- _Instructions for the task_: Return the lines of the listing below exactly as they appear, beginning at the one with "The violet tumbler at (148,221,201,282)" and stopping after the one with "The camera went 10"; do not include pictures.

[Start of section]

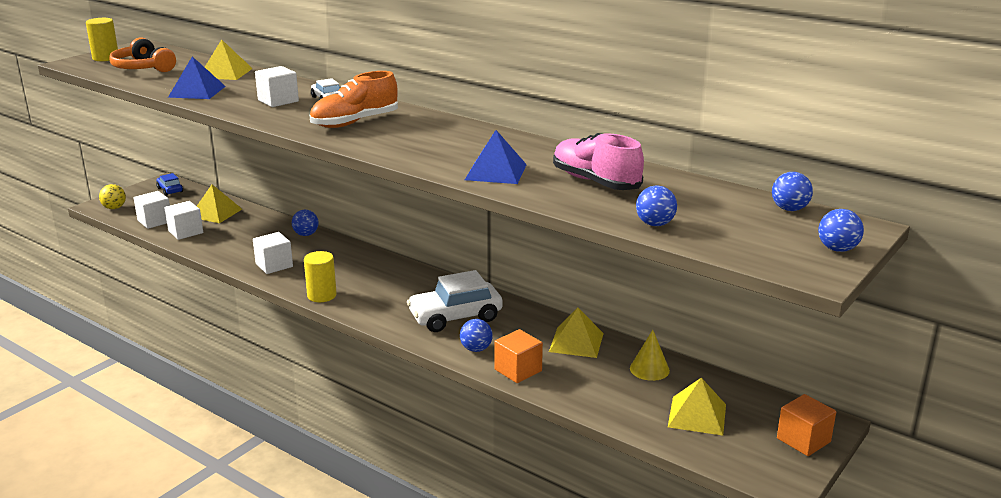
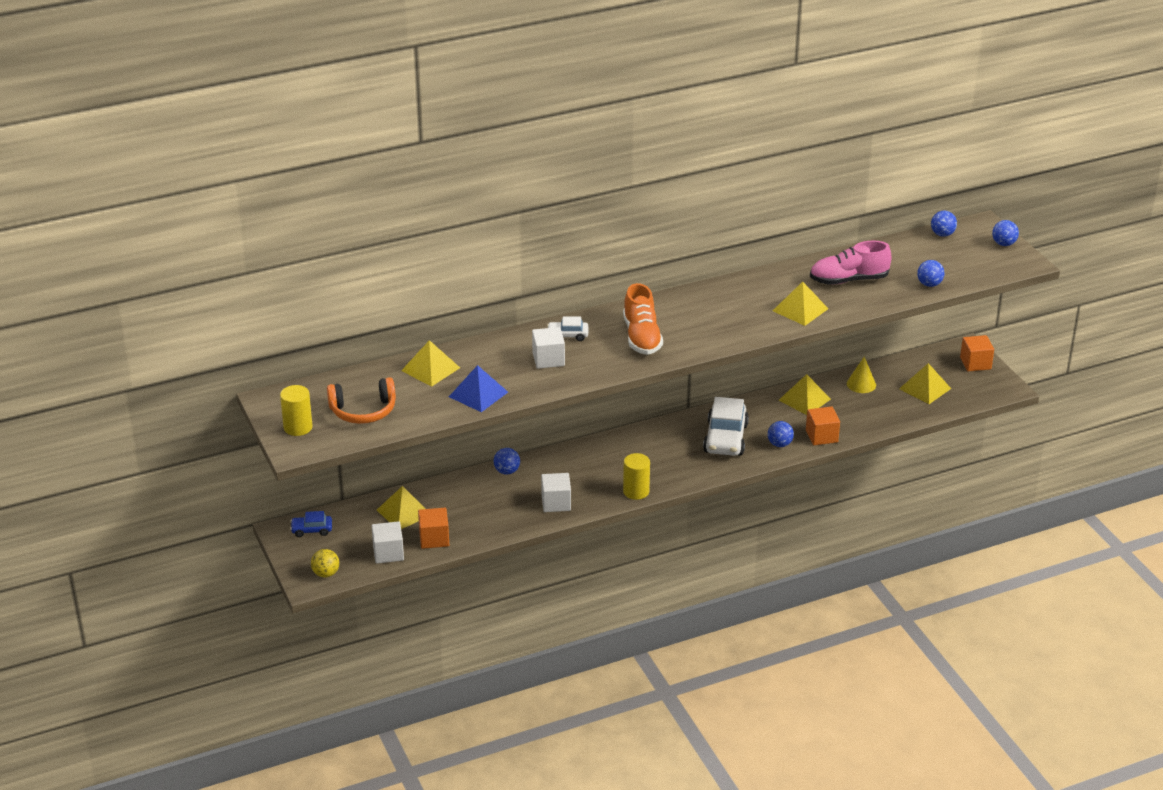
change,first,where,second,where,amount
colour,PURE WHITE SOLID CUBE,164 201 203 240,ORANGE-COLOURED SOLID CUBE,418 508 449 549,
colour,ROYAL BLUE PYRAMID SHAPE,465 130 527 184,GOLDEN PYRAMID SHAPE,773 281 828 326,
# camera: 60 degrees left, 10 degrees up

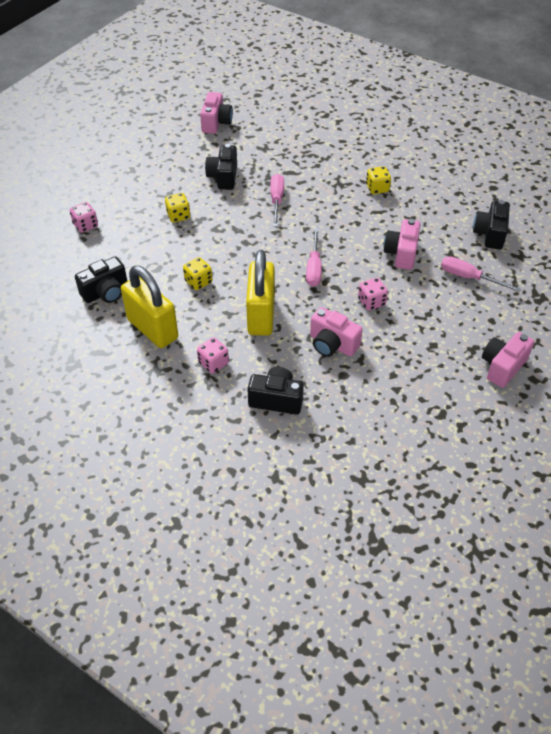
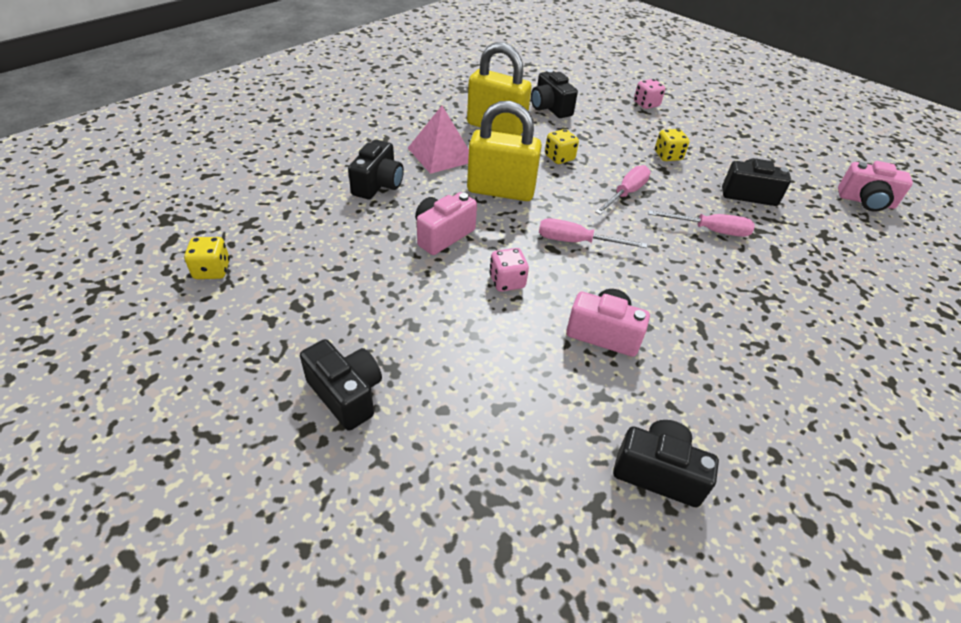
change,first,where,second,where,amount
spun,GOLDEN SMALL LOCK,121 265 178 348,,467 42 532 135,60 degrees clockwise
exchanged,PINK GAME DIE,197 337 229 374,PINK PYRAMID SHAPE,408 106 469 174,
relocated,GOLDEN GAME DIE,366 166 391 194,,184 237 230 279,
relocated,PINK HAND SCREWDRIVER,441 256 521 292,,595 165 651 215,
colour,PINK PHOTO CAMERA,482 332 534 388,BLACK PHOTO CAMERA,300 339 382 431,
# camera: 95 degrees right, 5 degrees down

[End of section]
[Start of section]

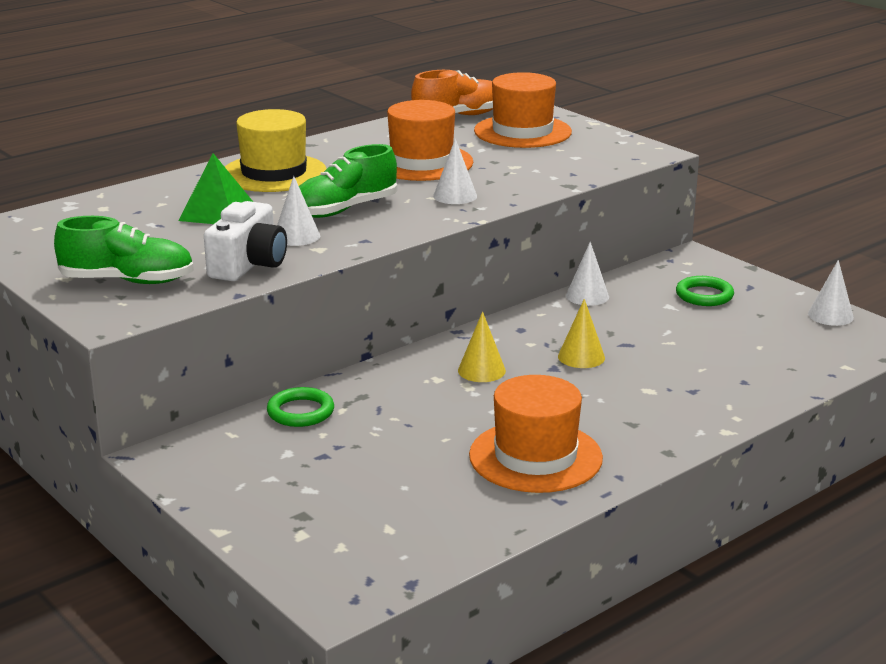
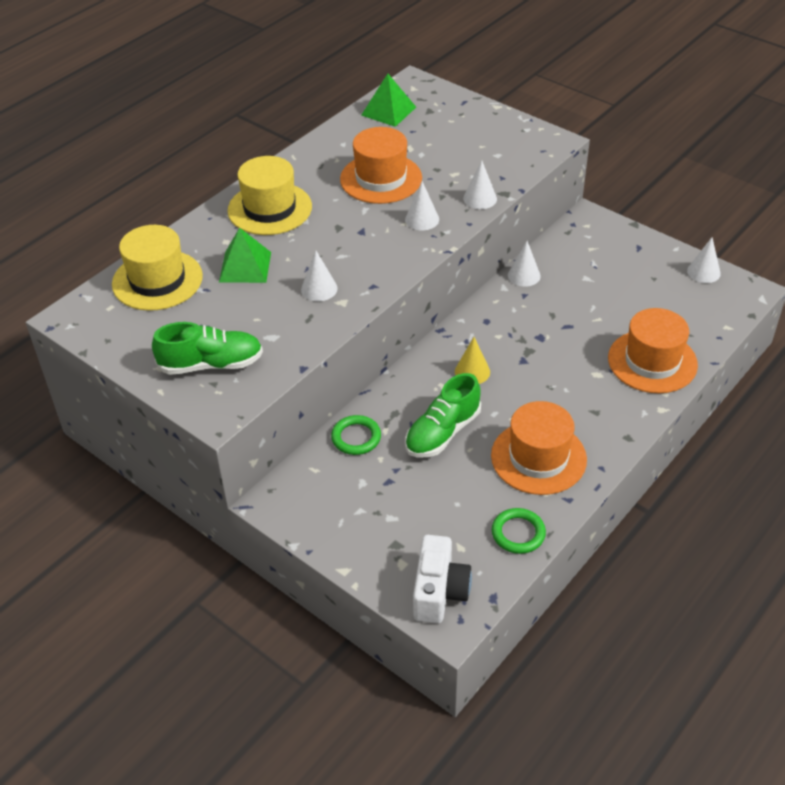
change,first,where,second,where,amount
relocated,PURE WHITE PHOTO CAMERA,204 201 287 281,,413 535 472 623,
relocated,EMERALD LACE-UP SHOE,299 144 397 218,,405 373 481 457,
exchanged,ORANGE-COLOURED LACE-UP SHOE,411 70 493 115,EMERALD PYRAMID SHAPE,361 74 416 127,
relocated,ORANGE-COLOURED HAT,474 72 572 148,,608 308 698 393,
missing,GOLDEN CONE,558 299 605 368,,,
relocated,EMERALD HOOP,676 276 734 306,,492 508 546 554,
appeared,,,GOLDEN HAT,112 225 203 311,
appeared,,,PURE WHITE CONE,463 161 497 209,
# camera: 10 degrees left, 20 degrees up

[End of section]
[Start of section]

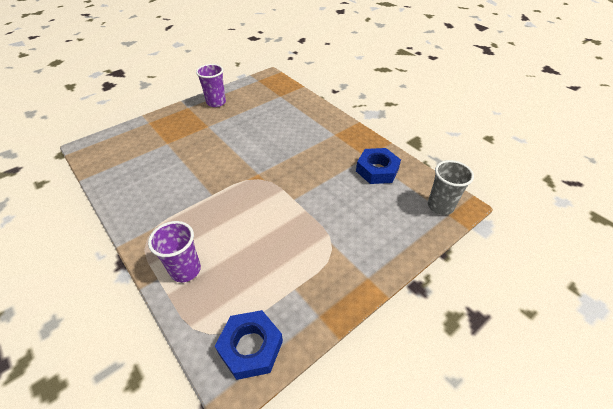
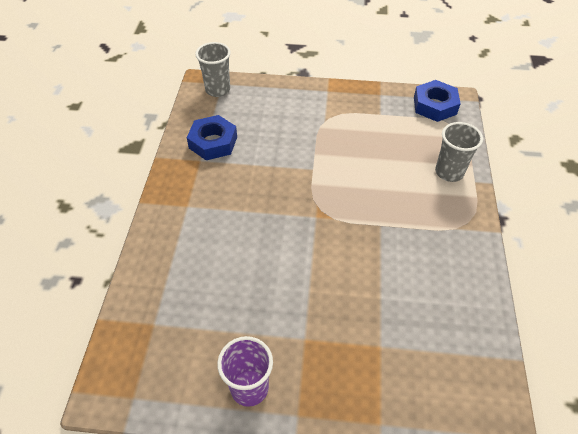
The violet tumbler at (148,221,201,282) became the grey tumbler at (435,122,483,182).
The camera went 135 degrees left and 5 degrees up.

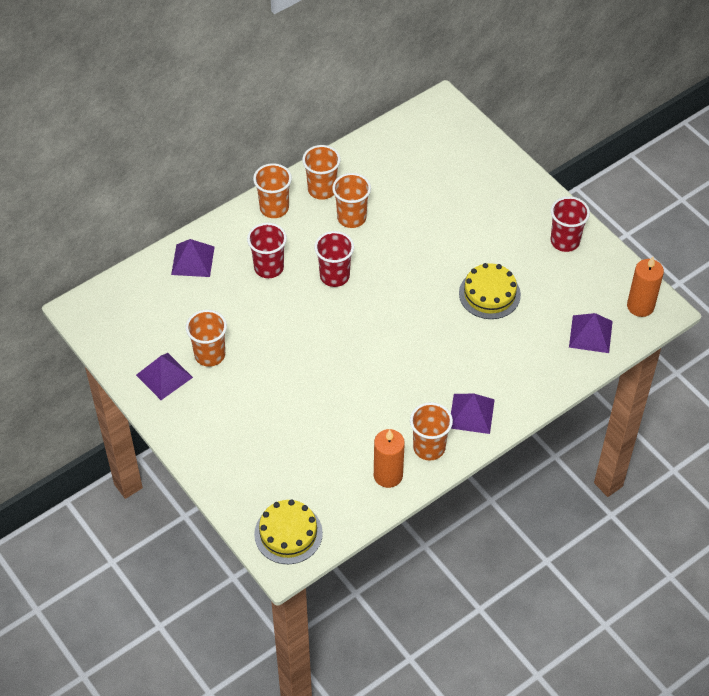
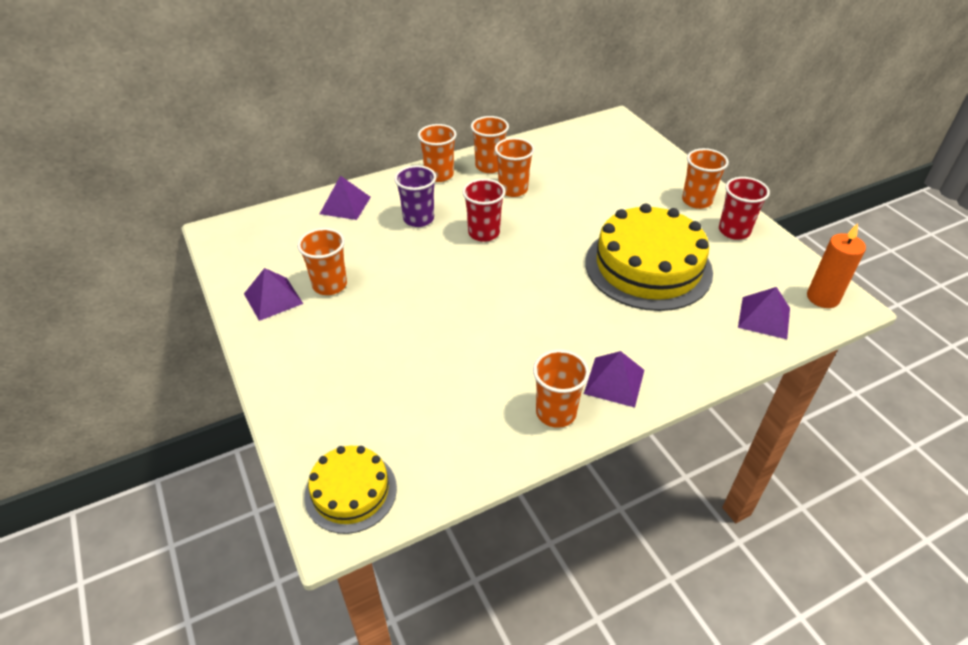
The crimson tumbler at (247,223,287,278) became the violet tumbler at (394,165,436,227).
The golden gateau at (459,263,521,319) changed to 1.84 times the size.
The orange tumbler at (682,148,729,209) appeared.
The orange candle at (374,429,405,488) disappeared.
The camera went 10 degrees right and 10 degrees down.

[End of section]

- _Response area_:
The violet tumbler at (148,221,201,282) became the grey tumbler at (435,122,483,182).
The camera went 135 degrees left and 5 degrees up.

The crimson tumbler at (247,223,287,278) became the violet tumbler at (394,165,436,227).
The golden gateau at (459,263,521,319) changed to 1.84 times the size.
The orange tumbler at (682,148,729,209) appeared.
The orange candle at (374,429,405,488) disappeared.
The camera went 10 degrees right and 10 degrees down.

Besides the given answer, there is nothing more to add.